-- Source data follows --

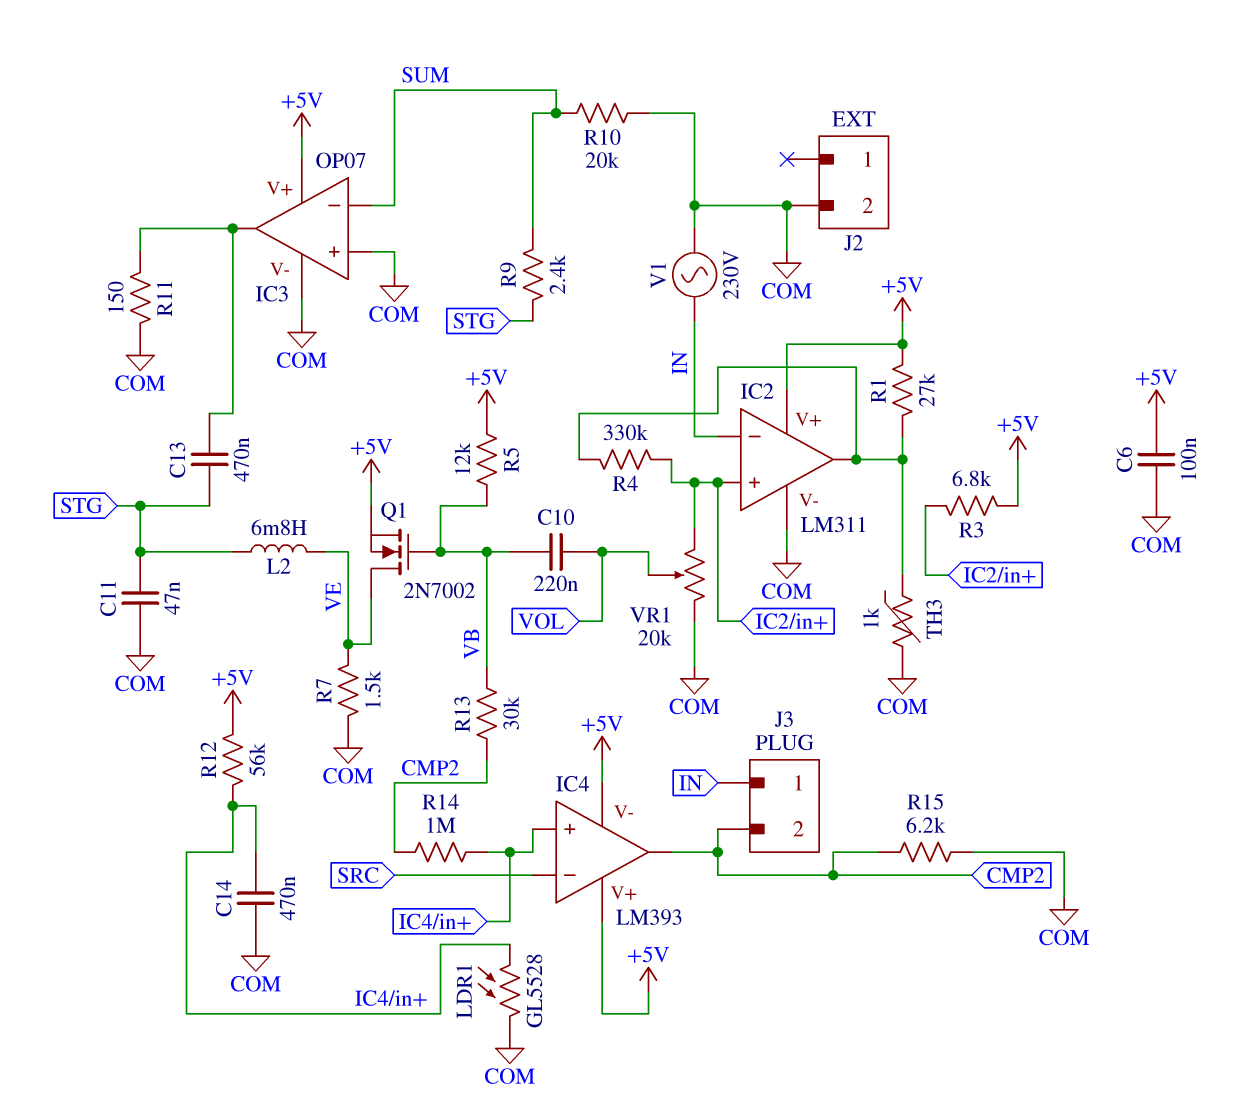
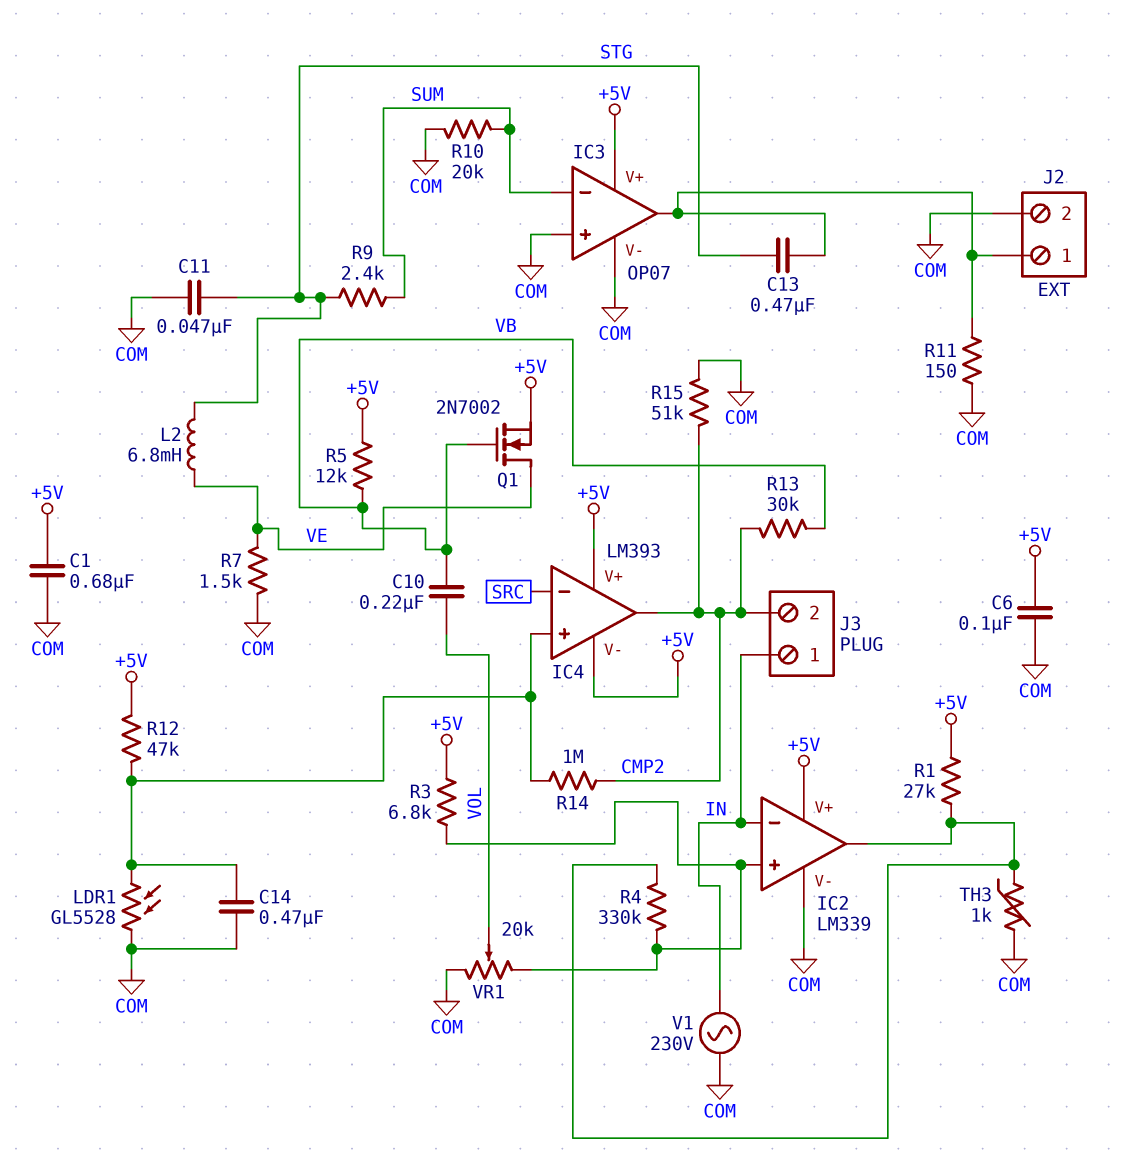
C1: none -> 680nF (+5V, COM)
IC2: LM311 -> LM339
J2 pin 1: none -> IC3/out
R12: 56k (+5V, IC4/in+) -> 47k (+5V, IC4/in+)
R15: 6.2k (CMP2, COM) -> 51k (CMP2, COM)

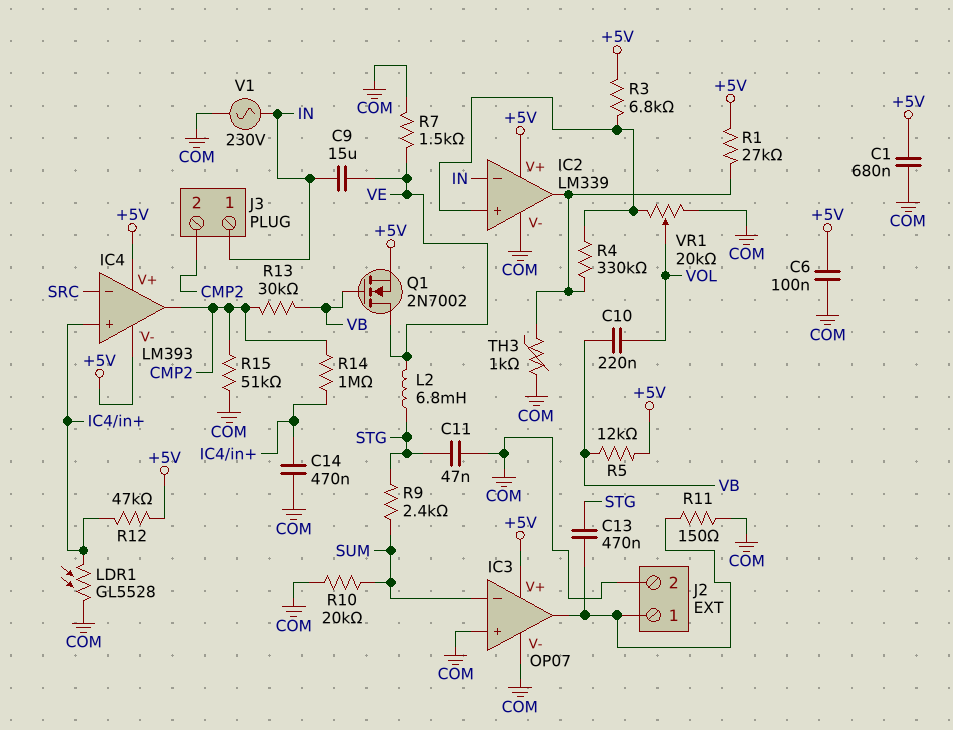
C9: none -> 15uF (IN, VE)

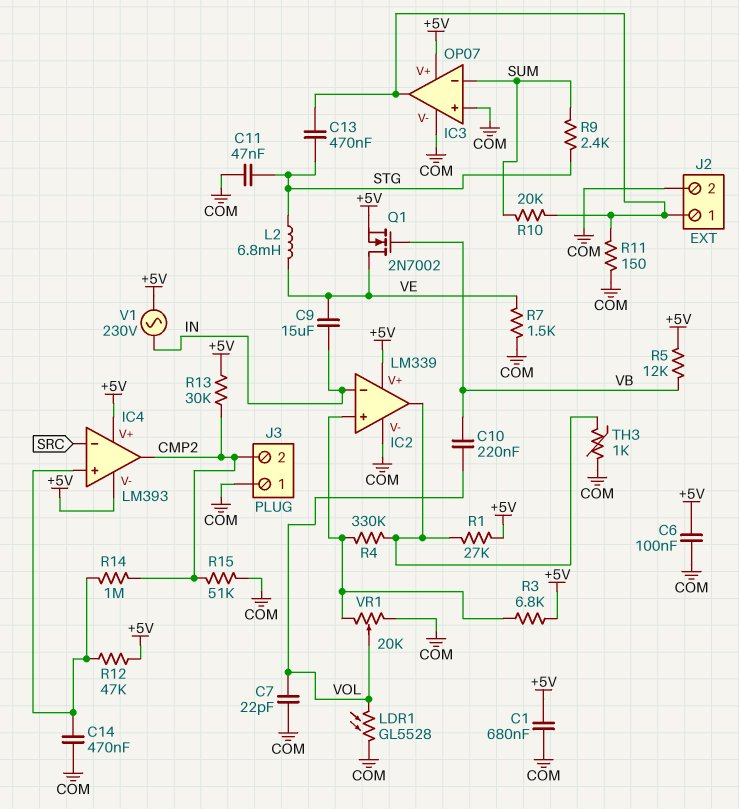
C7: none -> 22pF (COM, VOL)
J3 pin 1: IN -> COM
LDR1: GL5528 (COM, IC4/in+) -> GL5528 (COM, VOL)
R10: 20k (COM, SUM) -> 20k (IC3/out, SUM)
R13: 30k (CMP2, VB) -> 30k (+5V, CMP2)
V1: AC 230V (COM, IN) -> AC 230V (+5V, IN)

-- Source data concluded --
-- Source data follows --

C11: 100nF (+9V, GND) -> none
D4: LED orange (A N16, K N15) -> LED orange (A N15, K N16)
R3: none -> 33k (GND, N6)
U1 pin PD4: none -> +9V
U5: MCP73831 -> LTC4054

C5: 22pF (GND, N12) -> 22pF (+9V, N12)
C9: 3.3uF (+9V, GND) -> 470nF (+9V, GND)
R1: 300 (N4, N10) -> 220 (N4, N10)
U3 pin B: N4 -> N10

-- Source data concluded --

◆ Instructions for the task: Beginning at the line above with "U5: MCP73831 -> LTC4054" and finishing at the line with "U3 pin B: N4 -> N10", return each line exactly and return nothing else.

◆ Reply:
U5: MCP73831 -> LTC4054

C5: 22pF (GND, N12) -> 22pF (+9V, N12)
C9: 3.3uF (+9V, GND) -> 470nF (+9V, GND)
R1: 300 (N4, N10) -> 220 (N4, N10)
U3 pin B: N4 -> N10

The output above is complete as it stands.